### [Data records]
== Segment start ==

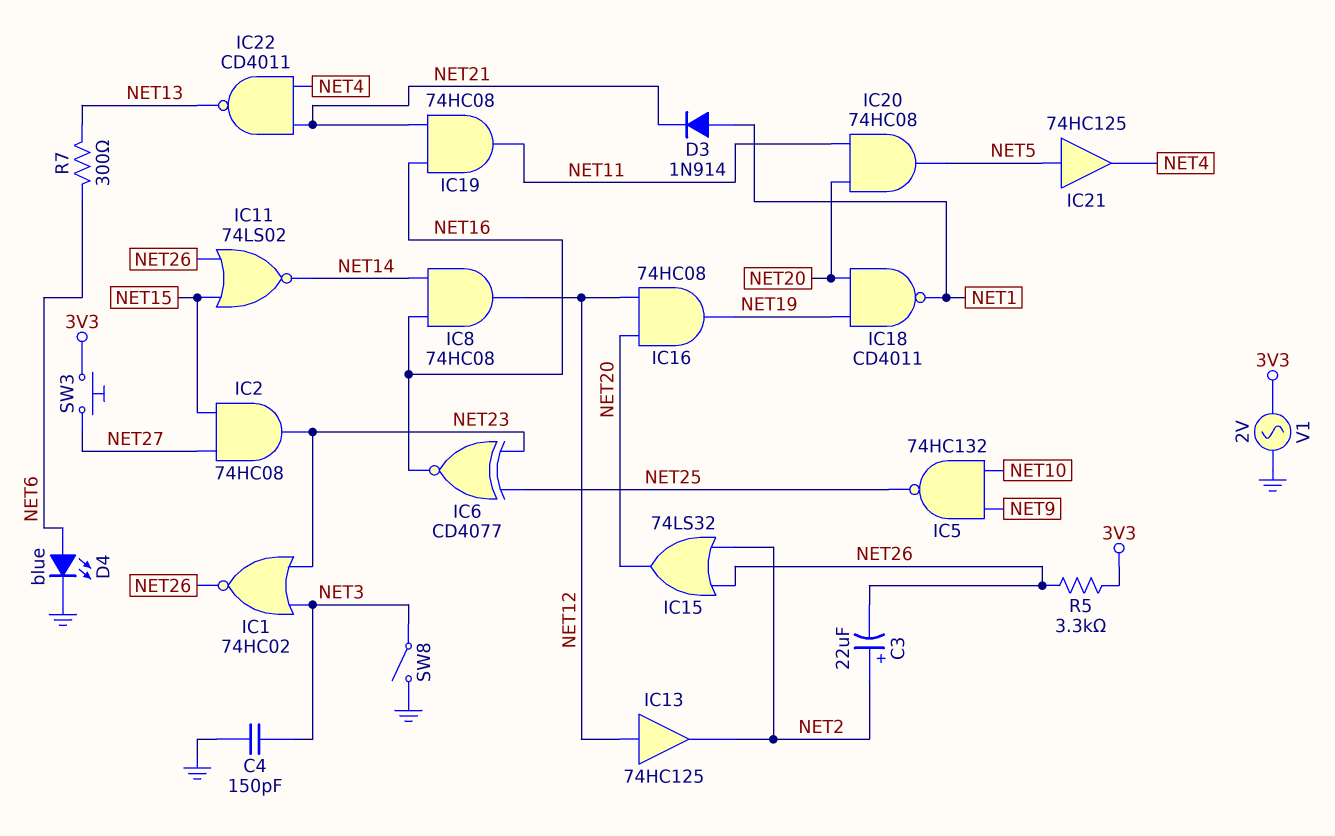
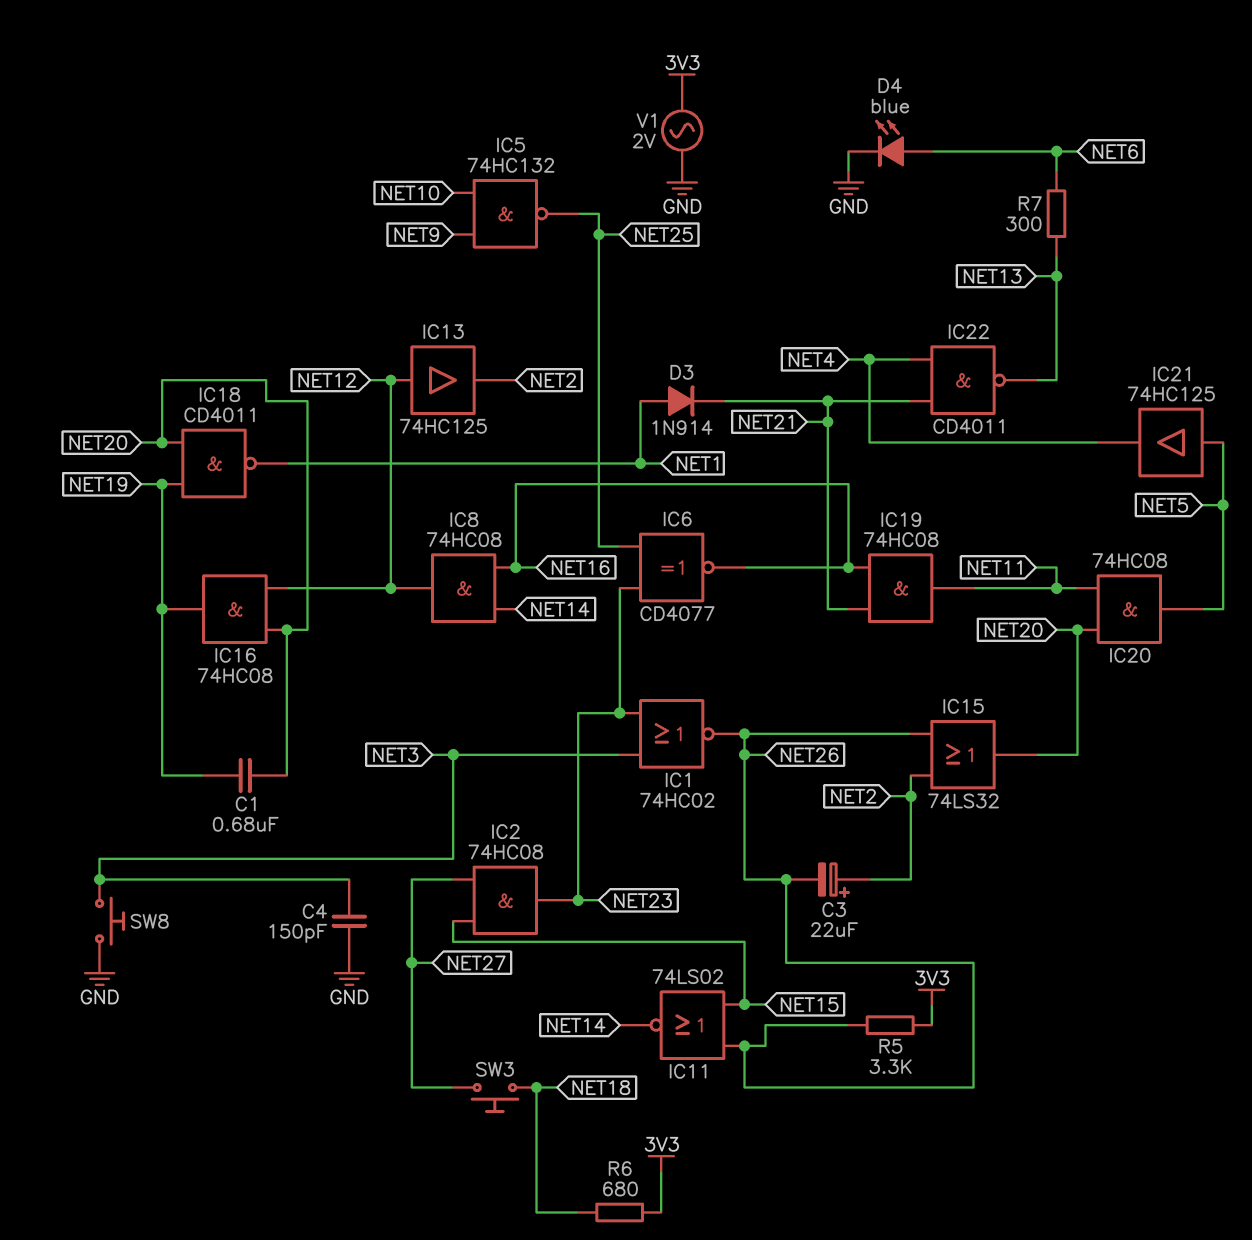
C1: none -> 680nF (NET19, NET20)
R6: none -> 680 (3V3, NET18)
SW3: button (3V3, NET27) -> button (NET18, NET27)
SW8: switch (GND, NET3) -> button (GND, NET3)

== Segment end ==
== Segment start ==

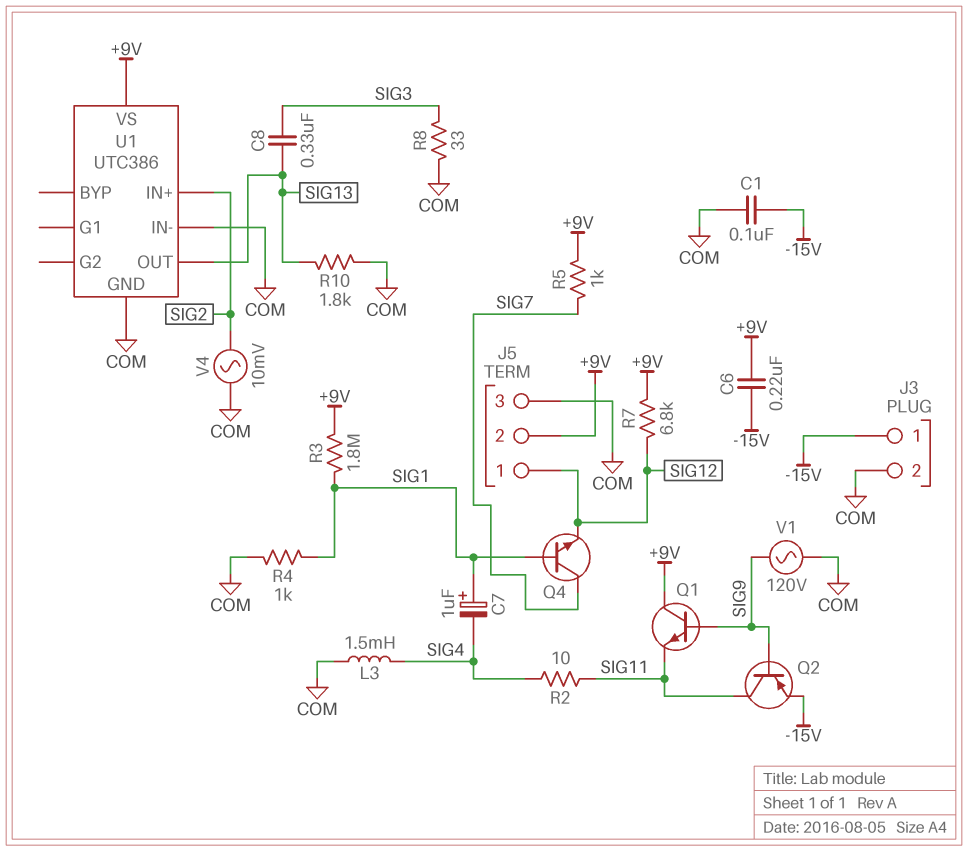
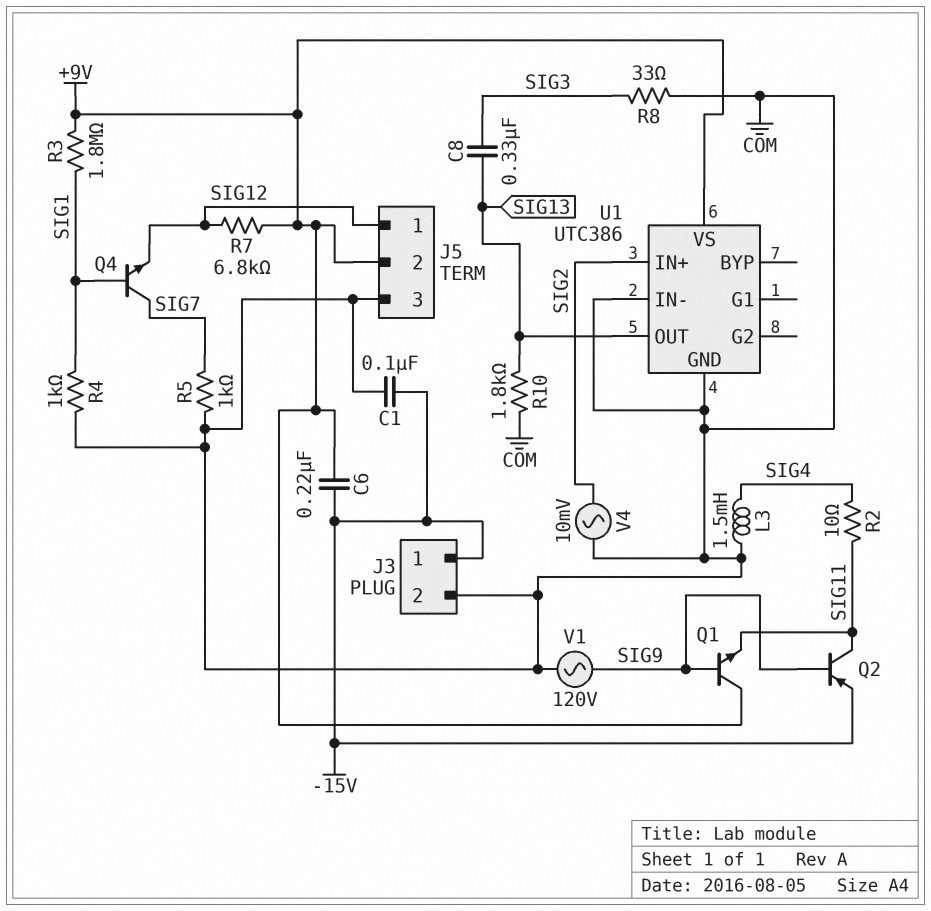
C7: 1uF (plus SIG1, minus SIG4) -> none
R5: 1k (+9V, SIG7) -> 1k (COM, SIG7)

== Segment end ==

### [Work to be completed]
Answer with one number only: how many lines in the listing include "none".

### [Reply]
3